┌─ Data extract
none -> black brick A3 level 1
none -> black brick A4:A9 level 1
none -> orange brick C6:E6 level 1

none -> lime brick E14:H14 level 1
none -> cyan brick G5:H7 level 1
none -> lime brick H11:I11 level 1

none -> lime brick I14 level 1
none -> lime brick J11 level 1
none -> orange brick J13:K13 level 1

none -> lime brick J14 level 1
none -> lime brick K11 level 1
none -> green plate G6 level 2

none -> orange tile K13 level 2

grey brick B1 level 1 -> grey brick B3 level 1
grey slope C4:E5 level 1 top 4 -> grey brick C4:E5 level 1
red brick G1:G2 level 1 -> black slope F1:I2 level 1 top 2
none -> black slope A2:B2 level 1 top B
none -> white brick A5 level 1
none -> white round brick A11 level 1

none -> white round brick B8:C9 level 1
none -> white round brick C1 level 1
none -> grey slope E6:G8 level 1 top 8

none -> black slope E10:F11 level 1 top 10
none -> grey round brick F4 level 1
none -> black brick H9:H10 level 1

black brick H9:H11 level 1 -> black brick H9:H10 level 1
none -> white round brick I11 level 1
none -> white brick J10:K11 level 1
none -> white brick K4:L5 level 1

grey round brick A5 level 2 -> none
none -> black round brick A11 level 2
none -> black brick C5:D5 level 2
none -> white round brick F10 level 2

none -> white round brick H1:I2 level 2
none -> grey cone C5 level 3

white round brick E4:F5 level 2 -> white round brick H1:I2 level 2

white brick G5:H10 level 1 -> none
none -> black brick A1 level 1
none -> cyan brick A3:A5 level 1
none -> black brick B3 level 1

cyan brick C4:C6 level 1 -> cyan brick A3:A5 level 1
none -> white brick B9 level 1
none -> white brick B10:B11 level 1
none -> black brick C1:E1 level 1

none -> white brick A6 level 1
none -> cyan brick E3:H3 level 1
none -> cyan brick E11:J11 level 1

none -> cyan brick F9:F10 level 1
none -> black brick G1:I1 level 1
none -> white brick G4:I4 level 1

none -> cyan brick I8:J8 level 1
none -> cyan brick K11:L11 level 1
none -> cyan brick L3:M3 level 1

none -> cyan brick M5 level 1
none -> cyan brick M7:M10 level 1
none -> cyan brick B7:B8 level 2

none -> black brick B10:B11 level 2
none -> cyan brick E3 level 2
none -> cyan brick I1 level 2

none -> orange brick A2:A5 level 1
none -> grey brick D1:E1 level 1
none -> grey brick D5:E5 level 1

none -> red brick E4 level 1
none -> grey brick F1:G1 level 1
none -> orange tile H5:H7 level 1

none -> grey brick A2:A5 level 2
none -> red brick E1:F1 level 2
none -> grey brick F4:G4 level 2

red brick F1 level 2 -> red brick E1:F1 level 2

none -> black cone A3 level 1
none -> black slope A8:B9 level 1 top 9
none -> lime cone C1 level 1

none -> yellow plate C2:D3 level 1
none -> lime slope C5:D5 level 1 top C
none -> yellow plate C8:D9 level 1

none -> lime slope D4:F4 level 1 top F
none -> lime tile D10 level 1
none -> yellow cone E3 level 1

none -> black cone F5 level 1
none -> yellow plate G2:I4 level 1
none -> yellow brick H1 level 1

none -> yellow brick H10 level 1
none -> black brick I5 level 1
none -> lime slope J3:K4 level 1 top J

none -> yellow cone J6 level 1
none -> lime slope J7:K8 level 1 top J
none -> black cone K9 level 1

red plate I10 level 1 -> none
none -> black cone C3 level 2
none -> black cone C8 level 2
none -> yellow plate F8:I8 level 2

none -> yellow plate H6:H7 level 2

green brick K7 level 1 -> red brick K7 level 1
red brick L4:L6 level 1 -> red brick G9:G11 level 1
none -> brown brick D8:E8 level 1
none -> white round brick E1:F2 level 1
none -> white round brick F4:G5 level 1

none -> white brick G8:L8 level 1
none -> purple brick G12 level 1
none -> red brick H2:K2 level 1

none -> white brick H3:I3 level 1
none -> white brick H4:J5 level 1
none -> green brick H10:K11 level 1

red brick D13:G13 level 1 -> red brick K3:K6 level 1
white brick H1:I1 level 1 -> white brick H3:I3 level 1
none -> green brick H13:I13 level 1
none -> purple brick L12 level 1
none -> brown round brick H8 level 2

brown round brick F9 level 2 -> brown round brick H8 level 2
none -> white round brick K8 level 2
└─
_Assigned task_.
Restate exactly the lines running from the line with "none -> cyan brick I1 level 2" to the end of the entries above, both ends included.

_Answer space_.
none -> cyan brick I1 level 2

none -> orange brick A2:A5 level 1
none -> grey brick D1:E1 level 1
none -> grey brick D5:E5 level 1

none -> red brick E4 level 1
none -> grey brick F1:G1 level 1
none -> orange tile H5:H7 level 1

none -> grey brick A2:A5 level 2
none -> red brick E1:F1 level 2
none -> grey brick F4:G4 level 2

red brick F1 level 2 -> red brick E1:F1 level 2

none -> black cone A3 level 1
none -> black slope A8:B9 level 1 top 9
none -> lime cone C1 level 1

none -> yellow plate C2:D3 level 1
none -> lime slope C5:D5 level 1 top C
none -> yellow plate C8:D9 level 1

none -> lime slope D4:F4 level 1 top F
none -> lime tile D10 level 1
none -> yellow cone E3 level 1

none -> black cone F5 level 1
none -> yellow plate G2:I4 level 1
none -> yellow brick H1 level 1

none -> yellow brick H10 level 1
none -> black brick I5 level 1
none -> lime slope J3:K4 level 1 top J

none -> yellow cone J6 level 1
none -> lime slope J7:K8 level 1 top J
none -> black cone K9 level 1

red plate I10 level 1 -> none
none -> black cone C3 level 2
none -> black cone C8 level 2
none -> yellow plate F8:I8 level 2

none -> yellow plate H6:H7 level 2

green brick K7 level 1 -> red brick K7 level 1
red brick L4:L6 level 1 -> red brick G9:G11 level 1
none -> brown brick D8:E8 level 1
none -> white round brick E1:F2 level 1
none -> white round brick F4:G5 level 1

none -> white brick G8:L8 level 1
none -> purple brick G12 level 1
none -> red brick H2:K2 level 1

none -> white brick H3:I3 level 1
none -> white brick H4:J5 level 1
none -> green brick H10:K11 level 1

red brick D13:G13 level 1 -> red brick K3:K6 level 1
white brick H1:I1 level 1 -> white brick H3:I3 level 1
none -> green brick H13:I13 level 1
none -> purple brick L12 level 1
none -> brown round brick H8 level 2

brown round brick F9 level 2 -> brown round brick H8 level 2
none -> white round brick K8 level 2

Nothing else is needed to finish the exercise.